Write the entries out again. Every character must match.
-=-=-
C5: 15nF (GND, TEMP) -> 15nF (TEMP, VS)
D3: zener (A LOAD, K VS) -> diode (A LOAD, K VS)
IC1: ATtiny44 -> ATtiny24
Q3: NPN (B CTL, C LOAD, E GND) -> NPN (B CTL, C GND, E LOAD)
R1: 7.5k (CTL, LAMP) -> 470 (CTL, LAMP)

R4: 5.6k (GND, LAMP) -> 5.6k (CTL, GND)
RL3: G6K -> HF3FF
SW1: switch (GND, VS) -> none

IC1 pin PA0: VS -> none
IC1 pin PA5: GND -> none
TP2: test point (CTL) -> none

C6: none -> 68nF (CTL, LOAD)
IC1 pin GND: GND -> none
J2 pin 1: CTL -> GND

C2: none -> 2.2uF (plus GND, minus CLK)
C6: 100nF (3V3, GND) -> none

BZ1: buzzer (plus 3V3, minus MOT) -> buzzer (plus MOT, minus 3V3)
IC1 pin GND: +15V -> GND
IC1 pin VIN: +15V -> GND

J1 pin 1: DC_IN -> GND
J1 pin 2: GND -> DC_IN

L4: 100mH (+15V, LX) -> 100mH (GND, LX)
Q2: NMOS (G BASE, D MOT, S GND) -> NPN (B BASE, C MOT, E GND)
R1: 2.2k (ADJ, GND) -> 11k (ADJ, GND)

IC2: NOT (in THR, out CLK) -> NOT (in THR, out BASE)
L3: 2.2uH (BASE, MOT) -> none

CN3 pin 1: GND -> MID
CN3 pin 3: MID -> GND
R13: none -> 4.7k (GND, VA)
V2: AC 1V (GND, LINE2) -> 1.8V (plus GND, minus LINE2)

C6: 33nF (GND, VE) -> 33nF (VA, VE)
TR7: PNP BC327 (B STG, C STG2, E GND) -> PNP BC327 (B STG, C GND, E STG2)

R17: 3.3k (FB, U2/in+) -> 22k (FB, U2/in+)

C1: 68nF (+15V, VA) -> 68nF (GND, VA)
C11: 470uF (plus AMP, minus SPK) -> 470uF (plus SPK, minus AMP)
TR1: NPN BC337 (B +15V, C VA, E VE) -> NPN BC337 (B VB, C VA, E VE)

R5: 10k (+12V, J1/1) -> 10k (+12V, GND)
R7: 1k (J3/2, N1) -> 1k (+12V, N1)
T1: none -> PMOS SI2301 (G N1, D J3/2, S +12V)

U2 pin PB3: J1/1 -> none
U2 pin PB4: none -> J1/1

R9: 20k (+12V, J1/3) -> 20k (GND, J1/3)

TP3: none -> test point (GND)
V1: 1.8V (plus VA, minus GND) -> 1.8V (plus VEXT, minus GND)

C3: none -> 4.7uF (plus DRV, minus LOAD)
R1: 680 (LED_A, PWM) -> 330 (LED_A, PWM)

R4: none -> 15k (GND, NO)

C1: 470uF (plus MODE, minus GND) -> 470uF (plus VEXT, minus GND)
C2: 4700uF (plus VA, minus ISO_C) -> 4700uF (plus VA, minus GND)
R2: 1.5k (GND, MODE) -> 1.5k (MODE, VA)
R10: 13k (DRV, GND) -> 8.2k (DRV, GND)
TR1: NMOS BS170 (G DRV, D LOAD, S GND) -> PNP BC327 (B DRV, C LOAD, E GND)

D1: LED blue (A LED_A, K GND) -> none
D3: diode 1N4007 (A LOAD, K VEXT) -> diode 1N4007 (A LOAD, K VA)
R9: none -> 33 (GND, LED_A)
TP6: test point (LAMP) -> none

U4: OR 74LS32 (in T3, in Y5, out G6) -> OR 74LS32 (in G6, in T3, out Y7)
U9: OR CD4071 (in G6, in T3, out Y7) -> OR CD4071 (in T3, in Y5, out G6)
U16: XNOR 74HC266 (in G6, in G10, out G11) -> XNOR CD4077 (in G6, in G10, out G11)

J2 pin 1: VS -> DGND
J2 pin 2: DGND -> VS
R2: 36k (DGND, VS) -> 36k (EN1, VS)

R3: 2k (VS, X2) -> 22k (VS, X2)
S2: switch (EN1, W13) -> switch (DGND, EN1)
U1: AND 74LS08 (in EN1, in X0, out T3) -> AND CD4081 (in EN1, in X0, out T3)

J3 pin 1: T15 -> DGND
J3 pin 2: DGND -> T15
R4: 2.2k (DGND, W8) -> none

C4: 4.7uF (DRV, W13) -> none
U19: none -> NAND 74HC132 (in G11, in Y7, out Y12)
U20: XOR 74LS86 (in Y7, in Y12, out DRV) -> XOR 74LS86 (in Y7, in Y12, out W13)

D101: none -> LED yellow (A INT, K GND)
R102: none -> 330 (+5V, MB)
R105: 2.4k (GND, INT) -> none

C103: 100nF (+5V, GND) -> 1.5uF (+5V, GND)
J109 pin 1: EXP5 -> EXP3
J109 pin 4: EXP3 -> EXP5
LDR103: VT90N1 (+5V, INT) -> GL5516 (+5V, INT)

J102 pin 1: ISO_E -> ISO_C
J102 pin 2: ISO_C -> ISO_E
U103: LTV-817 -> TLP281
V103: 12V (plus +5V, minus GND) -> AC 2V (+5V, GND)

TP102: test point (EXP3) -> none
-=-=-
• **The completed task**:
C5: 15nF (GND, TEMP) -> 15nF (TEMP, VS)
D3: zener (A LOAD, K VS) -> diode (A LOAD, K VS)
IC1: ATtiny44 -> ATtiny24
Q3: NPN (B CTL, C LOAD, E GND) -> NPN (B CTL, C GND, E LOAD)
R1: 7.5k (CTL, LAMP) -> 470 (CTL, LAMP)

R4: 5.6k (GND, LAMP) -> 5.6k (CTL, GND)
RL3: G6K -> HF3FF
SW1: switch (GND, VS) -> none

IC1 pin PA0: VS -> none
IC1 pin PA5: GND -> none
TP2: test point (CTL) -> none

C6: none -> 68nF (CTL, LOAD)
IC1 pin GND: GND -> none
J2 pin 1: CTL -> GND

C2: none -> 2.2uF (plus GND, minus CLK)
C6: 100nF (3V3, GND) -> none

BZ1: buzzer (plus 3V3, minus MOT) -> buzzer (plus MOT, minus 3V3)
IC1 pin GND: +15V -> GND
IC1 pin VIN: +15V -> GND

J1 pin 1: DC_IN -> GND
J1 pin 2: GND -> DC_IN

L4: 100mH (+15V, LX) -> 100mH (GND, LX)
Q2: NMOS (G BASE, D MOT, S GND) -> NPN (B BASE, C MOT, E GND)
R1: 2.2k (ADJ, GND) -> 11k (ADJ, GND)

IC2: NOT (in THR, out CLK) -> NOT (in THR, out BASE)
L3: 2.2uH (BASE, MOT) -> none

CN3 pin 1: GND -> MID
CN3 pin 3: MID -> GND
R13: none -> 4.7k (GND, VA)
V2: AC 1V (GND, LINE2) -> 1.8V (plus GND, minus LINE2)

C6: 33nF (GND, VE) -> 33nF (VA, VE)
TR7: PNP BC327 (B STG, C STG2, E GND) -> PNP BC327 (B STG, C GND, E STG2)

R17: 3.3k (FB, U2/in+) -> 22k (FB, U2/in+)

C1: 68nF (+15V, VA) -> 68nF (GND, VA)
C11: 470uF (plus AMP, minus SPK) -> 470uF (plus SPK, minus AMP)
TR1: NPN BC337 (B +15V, C VA, E VE) -> NPN BC337 (B VB, C VA, E VE)

R5: 10k (+12V, J1/1) -> 10k (+12V, GND)
R7: 1k (J3/2, N1) -> 1k (+12V, N1)
T1: none -> PMOS SI2301 (G N1, D J3/2, S +12V)

U2 pin PB3: J1/1 -> none
U2 pin PB4: none -> J1/1

R9: 20k (+12V, J1/3) -> 20k (GND, J1/3)

TP3: none -> test point (GND)
V1: 1.8V (plus VA, minus GND) -> 1.8V (plus VEXT, minus GND)

C3: none -> 4.7uF (plus DRV, minus LOAD)
R1: 680 (LED_A, PWM) -> 330 (LED_A, PWM)

R4: none -> 15k (GND, NO)

C1: 470uF (plus MODE, minus GND) -> 470uF (plus VEXT, minus GND)
C2: 4700uF (plus VA, minus ISO_C) -> 4700uF (plus VA, minus GND)
R2: 1.5k (GND, MODE) -> 1.5k (MODE, VA)
R10: 13k (DRV, GND) -> 8.2k (DRV, GND)
TR1: NMOS BS170 (G DRV, D LOAD, S GND) -> PNP BC327 (B DRV, C LOAD, E GND)

D1: LED blue (A LED_A, K GND) -> none
D3: diode 1N4007 (A LOAD, K VEXT) -> diode 1N4007 (A LOAD, K VA)
R9: none -> 33 (GND, LED_A)
TP6: test point (LAMP) -> none

U4: OR 74LS32 (in T3, in Y5, out G6) -> OR 74LS32 (in G6, in T3, out Y7)
U9: OR CD4071 (in G6, in T3, out Y7) -> OR CD4071 (in T3, in Y5, out G6)
U16: XNOR 74HC266 (in G6, in G10, out G11) -> XNOR CD4077 (in G6, in G10, out G11)

J2 pin 1: VS -> DGND
J2 pin 2: DGND -> VS
R2: 36k (DGND, VS) -> 36k (EN1, VS)

R3: 2k (VS, X2) -> 22k (VS, X2)
S2: switch (EN1, W13) -> switch (DGND, EN1)
U1: AND 74LS08 (in EN1, in X0, out T3) -> AND CD4081 (in EN1, in X0, out T3)

J3 pin 1: T15 -> DGND
J3 pin 2: DGND -> T15
R4: 2.2k (DGND, W8) -> none

C4: 4.7uF (DRV, W13) -> none
U19: none -> NAND 74HC132 (in G11, in Y7, out Y12)
U20: XOR 74LS86 (in Y7, in Y12, out DRV) -> XOR 74LS86 (in Y7, in Y12, out W13)

D101: none -> LED yellow (A INT, K GND)
R102: none -> 330 (+5V, MB)
R105: 2.4k (GND, INT) -> none

C103: 100nF (+5V, GND) -> 1.5uF (+5V, GND)
J109 pin 1: EXP5 -> EXP3
J109 pin 4: EXP3 -> EXP5
LDR103: VT90N1 (+5V, INT) -> GL5516 (+5V, INT)

J102 pin 1: ISO_E -> ISO_C
J102 pin 2: ISO_C -> ISO_E
U103: LTV-817 -> TLP281
V103: 12V (plus +5V, minus GND) -> AC 2V (+5V, GND)

TP102: test point (EXP3) -> none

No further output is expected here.